| What to do |
Below are some records. Say in a single number how many of their lines include the word "infiltrate".

| The data |
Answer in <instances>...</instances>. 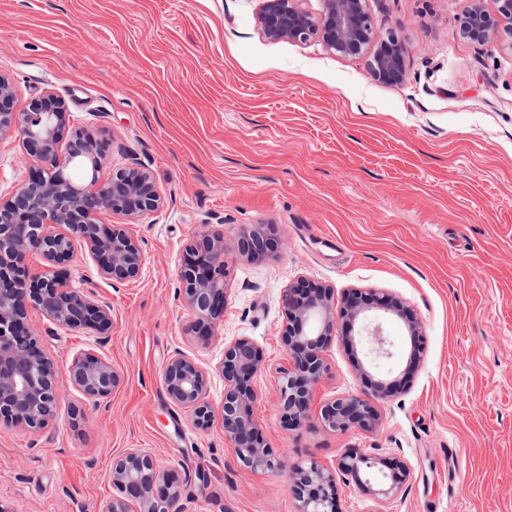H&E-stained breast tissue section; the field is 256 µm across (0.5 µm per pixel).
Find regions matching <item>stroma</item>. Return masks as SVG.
<instances>
[{
  "mask_svg": "<svg viewBox=\"0 0 512 512\" xmlns=\"http://www.w3.org/2000/svg\"><path fill=\"white\" fill-rule=\"evenodd\" d=\"M262 0H0V73L14 107L50 92L72 125L107 149L103 175L138 167L160 208L129 230L144 256L135 280L103 279L75 249L74 285L112 306L107 335L29 318L65 368L90 351L120 382L101 405L60 383L58 415L33 433L0 425L5 512H105L112 461L130 449L177 475L175 512H297L291 469L335 471L342 512H512V51L456 30L465 0H369L378 35L396 33L409 78L373 81L365 58L315 40L270 42ZM277 229L274 251L240 257L247 227ZM203 231L224 236L226 305L215 336H190L180 267ZM377 290L422 323L424 356L408 370L405 321L382 316L389 354L337 327L311 410L409 375L380 401L373 432L285 428L280 334L290 283ZM263 355L255 413L275 470L244 467L221 424L202 429L163 386L182 353L224 399V347ZM365 454L359 476L338 470Z\"/></svg>",
  "mask_w": 512,
  "mask_h": 512,
  "instance_id": "obj_1",
  "label": "stroma"
}]
</instances>
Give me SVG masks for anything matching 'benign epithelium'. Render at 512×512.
<instances>
[{"mask_svg": "<svg viewBox=\"0 0 512 512\" xmlns=\"http://www.w3.org/2000/svg\"><path fill=\"white\" fill-rule=\"evenodd\" d=\"M493 2L488 6L487 2ZM302 0H263L258 25L271 42L318 40L327 51L342 56H368L371 77L382 84L402 85L408 80L404 49L393 33L376 34L367 10L368 0H324L320 15L301 6ZM457 22V34L473 44L506 43L512 50V0H466ZM14 88L0 74V143L21 144L31 160L28 178L8 197L0 198V424L30 431L47 427L56 415L60 379H66L90 404L107 399L119 383L111 364L92 352L73 358L59 370L41 347L28 323V311L38 309L52 324L104 335L112 325V307L93 291L74 287L57 266L68 261L81 246L96 261L102 277L112 281L137 278L143 266L142 251L127 224H108L102 217L119 214L128 224L156 211L162 203L159 186L150 173L122 169L105 181L91 178L74 185L62 177L75 161L88 160L94 172L106 163L103 145L79 127L62 145V132L70 124L66 104L47 92L30 102L27 110L13 108ZM276 228L239 233L238 252L254 259L273 248ZM41 254L47 269L29 272L26 261ZM224 235L205 232L188 246L180 278L183 298L192 317L190 335L211 336L224 318ZM392 312L408 324L410 361L419 363L425 348L421 324L404 313L401 304L376 292L352 291L341 306L332 303V290L301 280L288 286L284 299L281 342L288 352L289 368L282 372L279 393L282 423L300 427L310 418V396L326 370L324 353L335 339L336 322L354 325L364 312ZM262 367L257 347L241 337L224 347L222 373L224 401L214 409L207 400L208 376L193 359L176 354L166 364L163 381L167 396L188 409L196 425L208 429L215 420L224 427V439L237 459L254 470H273L280 459L267 448L255 406L252 385ZM393 384L379 382L373 394L337 397L323 404L319 424L330 431L352 428L365 432L379 425L376 399L392 396ZM369 458L345 452L338 468L359 474ZM112 484L119 495L106 512H172L180 485L161 471L154 457L131 449L112 462ZM293 493L298 512H342L336 476L314 462L294 466Z\"/></svg>", "mask_w": 512, "mask_h": 512, "instance_id": "benign-epithelium-1", "label": "benign epithelium"}]
</instances>
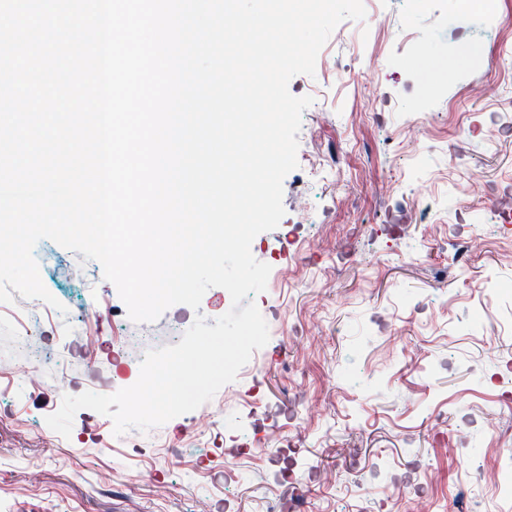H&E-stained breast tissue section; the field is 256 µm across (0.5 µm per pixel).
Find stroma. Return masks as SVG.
<instances>
[{
	"mask_svg": "<svg viewBox=\"0 0 512 512\" xmlns=\"http://www.w3.org/2000/svg\"><path fill=\"white\" fill-rule=\"evenodd\" d=\"M487 13L461 0H372L341 22L314 75L285 215L251 245L271 267L254 303L270 339L200 411L117 436L64 394L133 385L140 352L178 344L231 297L210 288L136 323L101 264L55 241L33 257L58 308L29 324L0 303V355L67 354L33 385L0 375V512H512V80ZM483 85L492 93L474 97ZM434 113V125L418 123ZM207 424H199L200 414ZM295 453L290 479L240 437ZM327 472L328 480L317 477ZM428 500H421L420 489Z\"/></svg>",
	"mask_w": 512,
	"mask_h": 512,
	"instance_id": "1",
	"label": "stroma"
}]
</instances>
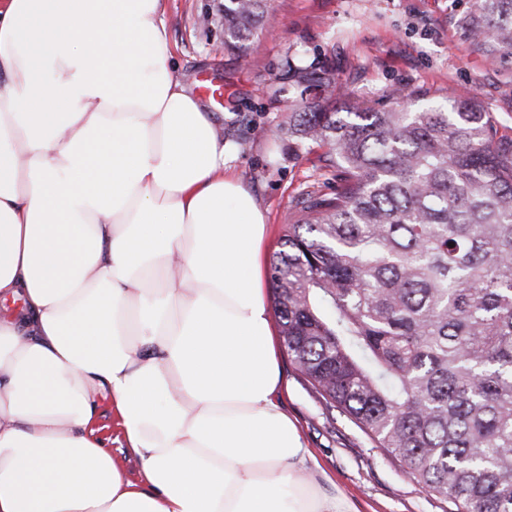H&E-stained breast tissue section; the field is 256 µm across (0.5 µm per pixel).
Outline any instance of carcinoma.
I'll use <instances>...</instances> for the list:
<instances>
[{
	"label": "carcinoma",
	"mask_w": 512,
	"mask_h": 512,
	"mask_svg": "<svg viewBox=\"0 0 512 512\" xmlns=\"http://www.w3.org/2000/svg\"><path fill=\"white\" fill-rule=\"evenodd\" d=\"M273 20L269 0H224V49ZM464 26L512 64V0H476ZM288 78L334 88L336 68ZM405 99L289 101L288 138L339 181L301 194L270 262L280 336L325 409L448 512H512V138L475 96Z\"/></svg>",
	"instance_id": "carcinoma-1"
}]
</instances>
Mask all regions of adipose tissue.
I'll return each instance as SVG.
<instances>
[{
  "mask_svg": "<svg viewBox=\"0 0 512 512\" xmlns=\"http://www.w3.org/2000/svg\"><path fill=\"white\" fill-rule=\"evenodd\" d=\"M165 15L0 0V512H354L303 476L264 210ZM97 424L105 427L101 431V436L105 437V446L112 448V456L124 469L128 478L136 483L142 482L141 463L138 458L127 453L118 416L113 408L111 410L107 401L100 404Z\"/></svg>",
  "mask_w": 512,
  "mask_h": 512,
  "instance_id": "adipose-tissue-1",
  "label": "adipose tissue"
}]
</instances>
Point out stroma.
I'll return each instance as SVG.
<instances>
[{
    "mask_svg": "<svg viewBox=\"0 0 512 512\" xmlns=\"http://www.w3.org/2000/svg\"><path fill=\"white\" fill-rule=\"evenodd\" d=\"M277 26L245 55L224 49V0H167L172 59L185 84L208 78L224 87L208 101L221 126L227 164L259 199L270 224L268 251L281 247L291 207L305 191L329 193L334 167L320 148L295 146L280 126L299 87L285 80L287 61L334 64L336 89L388 105L393 93L412 94L411 110L449 93L475 94L500 134L512 137V69L490 65L466 36L462 18L475 0H272ZM281 404L294 419L323 475L326 494H343L356 512H445L447 505L411 482L345 416L326 413L307 383L280 356ZM101 435L129 479L141 482L138 458L127 453L119 419L108 402L98 412Z\"/></svg>",
    "mask_w": 512,
    "mask_h": 512,
    "instance_id": "35a3bbf8",
    "label": "stroma"
}]
</instances>
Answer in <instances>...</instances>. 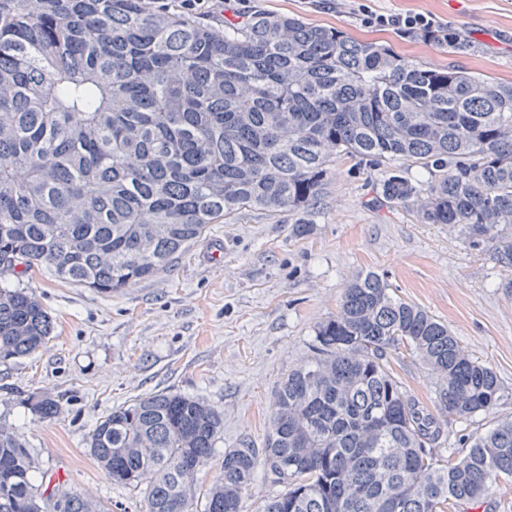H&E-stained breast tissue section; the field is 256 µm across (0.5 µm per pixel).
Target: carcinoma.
<instances>
[{
    "mask_svg": "<svg viewBox=\"0 0 512 512\" xmlns=\"http://www.w3.org/2000/svg\"><path fill=\"white\" fill-rule=\"evenodd\" d=\"M384 172L375 205L495 244L512 270V82L427 66L286 14L217 31L150 0H0V277L37 269L103 295L167 269L208 225L251 209L294 217L336 159ZM428 173L405 176L403 165ZM52 321L29 288L0 289V358L46 347ZM409 347L435 404L468 421L502 398L496 372L448 325L356 275L316 328L309 361L274 393L263 453L224 451L204 512H242L258 470L282 490L261 512H467L512 479V420L438 449L445 430L389 370ZM42 419L59 402L34 404ZM224 415L157 392L89 436L112 481L145 485L144 512H196L197 472ZM27 448L0 426V512H105L41 498Z\"/></svg>",
    "mask_w": 512,
    "mask_h": 512,
    "instance_id": "obj_1",
    "label": "carcinoma"
}]
</instances>
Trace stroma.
Wrapping results in <instances>:
<instances>
[{"instance_id": "stroma-1", "label": "stroma", "mask_w": 512, "mask_h": 512, "mask_svg": "<svg viewBox=\"0 0 512 512\" xmlns=\"http://www.w3.org/2000/svg\"><path fill=\"white\" fill-rule=\"evenodd\" d=\"M364 5L434 14L461 46L452 51L364 26ZM256 10L295 15L427 64L512 81V0H212L206 20L220 28ZM377 190L368 170L345 156L307 211L305 232L287 216L244 210L232 223L210 225L206 239L167 270L111 296L39 272L6 280V287L32 289L53 321L44 350L0 360V425L34 459L39 492L59 489L110 512H143L142 490L107 478L87 440L112 408L168 390L202 398L224 415L214 457L198 474L206 489L225 450L243 443L263 449L277 385L310 355L317 326L335 315L347 282L362 271L386 275L398 297L446 321L468 354L497 373L504 398L444 429L468 435L512 419V273L493 244L473 247L453 225L372 205ZM217 246L220 259L206 262ZM390 364L409 394L432 408V377L418 359L403 352ZM46 395L61 403L48 421L33 410Z\"/></svg>"}]
</instances>
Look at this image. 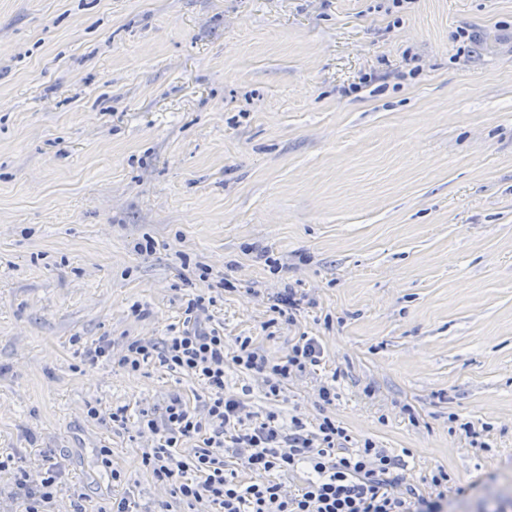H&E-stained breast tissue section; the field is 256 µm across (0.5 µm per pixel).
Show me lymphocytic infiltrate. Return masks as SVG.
Wrapping results in <instances>:
<instances>
[{"label":"lymphocytic infiltrate","instance_id":"1","mask_svg":"<svg viewBox=\"0 0 512 512\" xmlns=\"http://www.w3.org/2000/svg\"><path fill=\"white\" fill-rule=\"evenodd\" d=\"M201 281L211 282V297L189 299L181 330L162 343L132 339L113 355L112 344L101 341L87 349L84 359L95 364L117 358L127 371L137 372L156 363L201 382L205 395L199 408H189L179 394L162 405L141 409L135 425L138 436L150 437L142 464L171 497L194 512L208 503L213 512H442L439 501L425 498L408 484L399 458L365 441L347 452L345 428L323 416L316 430L299 417L284 423L278 414L258 417L238 396L224 391V367L260 379L268 395L279 396L290 380L320 365L324 349L312 336L300 335L280 361H270L253 347L250 338H238L233 355L224 352V335L206 328L216 293L229 287L228 279L211 281L201 268ZM194 448H187V441ZM254 474L242 483L238 468ZM14 470L8 501L23 512H51L65 473L56 457L43 456L37 471L0 459V472ZM303 470L307 478L293 486L287 479Z\"/></svg>","mask_w":512,"mask_h":512}]
</instances>
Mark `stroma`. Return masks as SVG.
<instances>
[{
    "instance_id": "obj_1",
    "label": "stroma",
    "mask_w": 512,
    "mask_h": 512,
    "mask_svg": "<svg viewBox=\"0 0 512 512\" xmlns=\"http://www.w3.org/2000/svg\"><path fill=\"white\" fill-rule=\"evenodd\" d=\"M202 265L235 284L227 351L324 348L279 397L231 367L226 393L335 417L419 493L444 469L445 512H512V0H0V455L63 462L55 512L111 500L101 448L183 512L87 408L200 383L82 353L181 328ZM289 282L310 303L265 330Z\"/></svg>"
}]
</instances>
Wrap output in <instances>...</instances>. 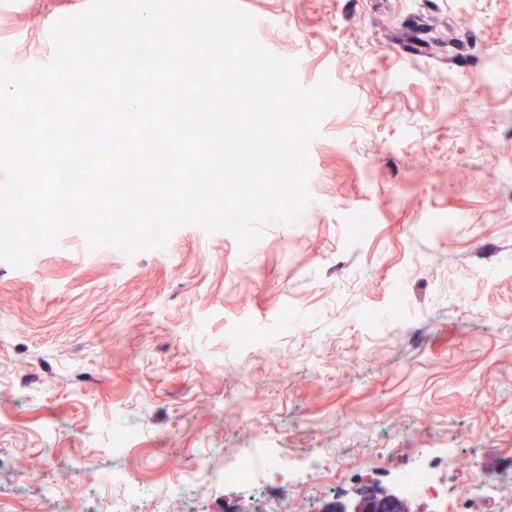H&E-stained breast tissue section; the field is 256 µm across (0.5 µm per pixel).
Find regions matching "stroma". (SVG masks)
<instances>
[{
  "instance_id": "obj_1",
  "label": "stroma",
  "mask_w": 512,
  "mask_h": 512,
  "mask_svg": "<svg viewBox=\"0 0 512 512\" xmlns=\"http://www.w3.org/2000/svg\"><path fill=\"white\" fill-rule=\"evenodd\" d=\"M88 3L0 0V43L47 62L51 25ZM237 3L303 86L327 74L353 97L310 145L315 203L245 251L188 225L161 250L69 231L27 268L0 261V512H110L112 474L158 485L258 447L331 449V476L175 512H322L417 465L453 497L450 449L512 500V0ZM115 431L129 452H107Z\"/></svg>"
}]
</instances>
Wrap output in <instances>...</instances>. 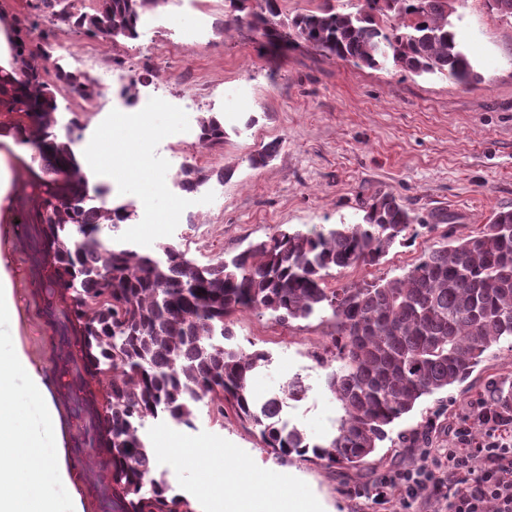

| Solution for this exercise |
2